Task requirements: Scan the entries line by line and return those with "yellow".

•••

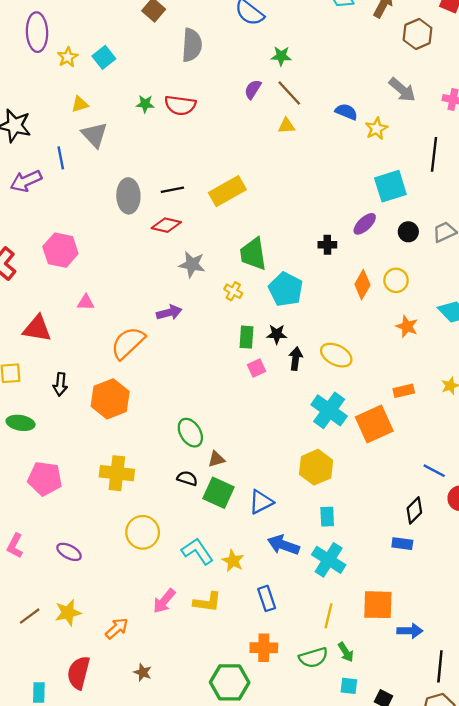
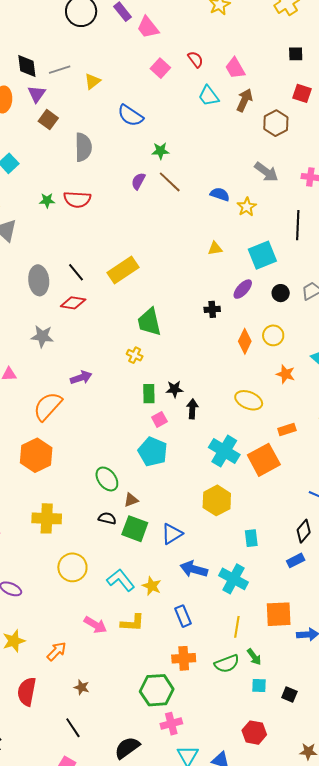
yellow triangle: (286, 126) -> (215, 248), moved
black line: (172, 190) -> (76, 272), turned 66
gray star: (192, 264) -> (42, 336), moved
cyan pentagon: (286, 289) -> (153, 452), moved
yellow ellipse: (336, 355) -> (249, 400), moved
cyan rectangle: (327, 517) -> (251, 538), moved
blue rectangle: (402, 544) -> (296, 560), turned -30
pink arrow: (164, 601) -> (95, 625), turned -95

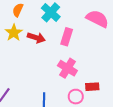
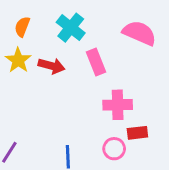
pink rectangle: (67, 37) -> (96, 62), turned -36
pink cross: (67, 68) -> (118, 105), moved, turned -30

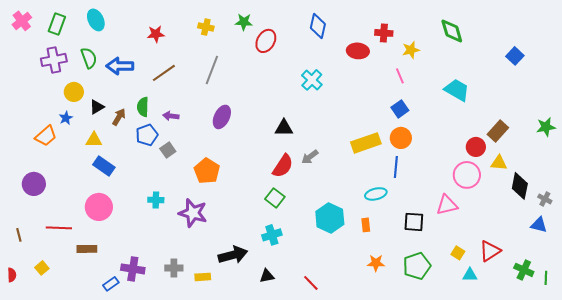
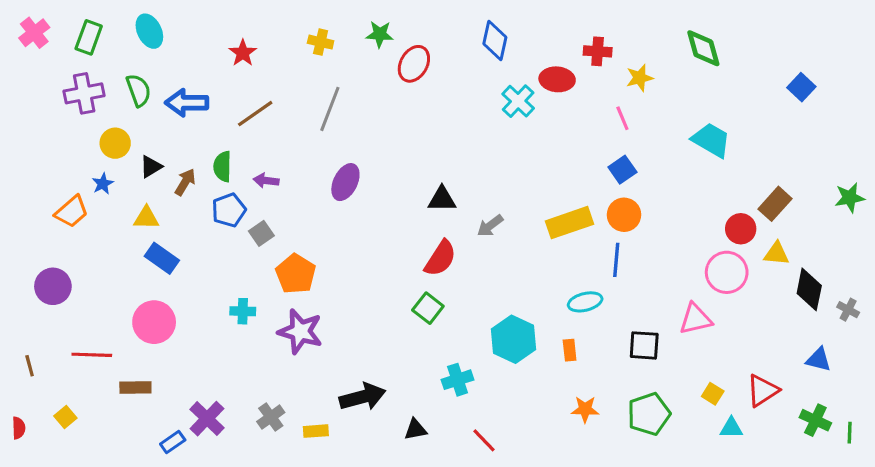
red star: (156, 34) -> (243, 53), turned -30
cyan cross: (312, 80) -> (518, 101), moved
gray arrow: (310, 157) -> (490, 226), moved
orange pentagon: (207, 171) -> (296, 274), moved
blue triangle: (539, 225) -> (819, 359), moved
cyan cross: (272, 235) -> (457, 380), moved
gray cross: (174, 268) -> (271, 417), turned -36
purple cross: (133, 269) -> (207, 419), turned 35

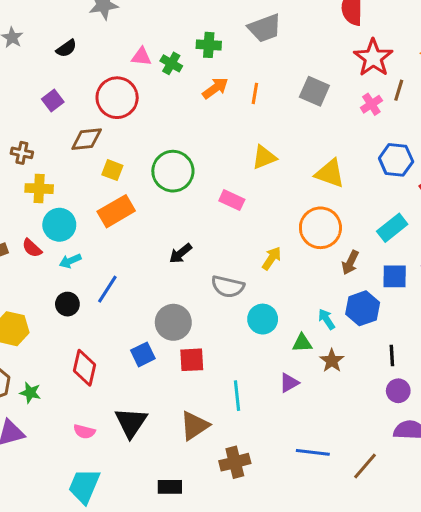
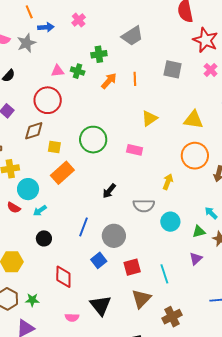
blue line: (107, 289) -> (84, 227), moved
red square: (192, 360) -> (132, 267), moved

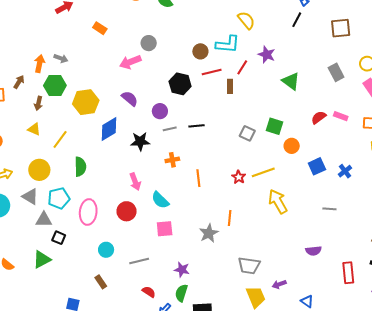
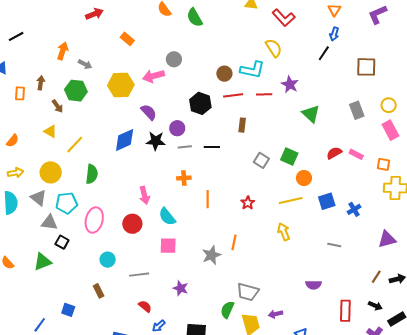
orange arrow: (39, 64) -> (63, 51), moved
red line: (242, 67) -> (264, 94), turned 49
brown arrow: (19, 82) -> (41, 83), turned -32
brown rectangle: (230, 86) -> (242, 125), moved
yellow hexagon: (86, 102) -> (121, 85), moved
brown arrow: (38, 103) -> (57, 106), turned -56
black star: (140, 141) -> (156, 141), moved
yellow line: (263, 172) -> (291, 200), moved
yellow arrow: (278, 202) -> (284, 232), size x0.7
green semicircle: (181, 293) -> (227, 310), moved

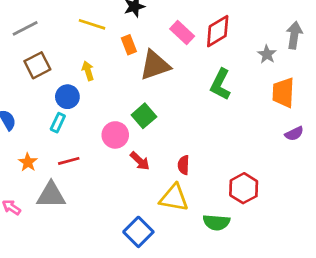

•••

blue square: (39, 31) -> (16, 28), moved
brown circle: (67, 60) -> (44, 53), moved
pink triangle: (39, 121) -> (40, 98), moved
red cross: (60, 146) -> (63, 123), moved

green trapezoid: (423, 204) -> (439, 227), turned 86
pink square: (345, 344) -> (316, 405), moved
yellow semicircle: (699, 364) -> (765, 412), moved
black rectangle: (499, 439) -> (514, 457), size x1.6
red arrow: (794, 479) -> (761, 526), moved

•••

Response box:
yellow triangle: (286, 126) -> (215, 248), moved
yellow ellipse: (336, 355) -> (249, 400), moved
yellow hexagon: (86, 102) -> (121, 85), moved
yellow line: (263, 172) -> (291, 200), moved
yellow arrow: (278, 202) -> (284, 232), size x0.7
yellow semicircle: (699, 364) -> (765, 412), moved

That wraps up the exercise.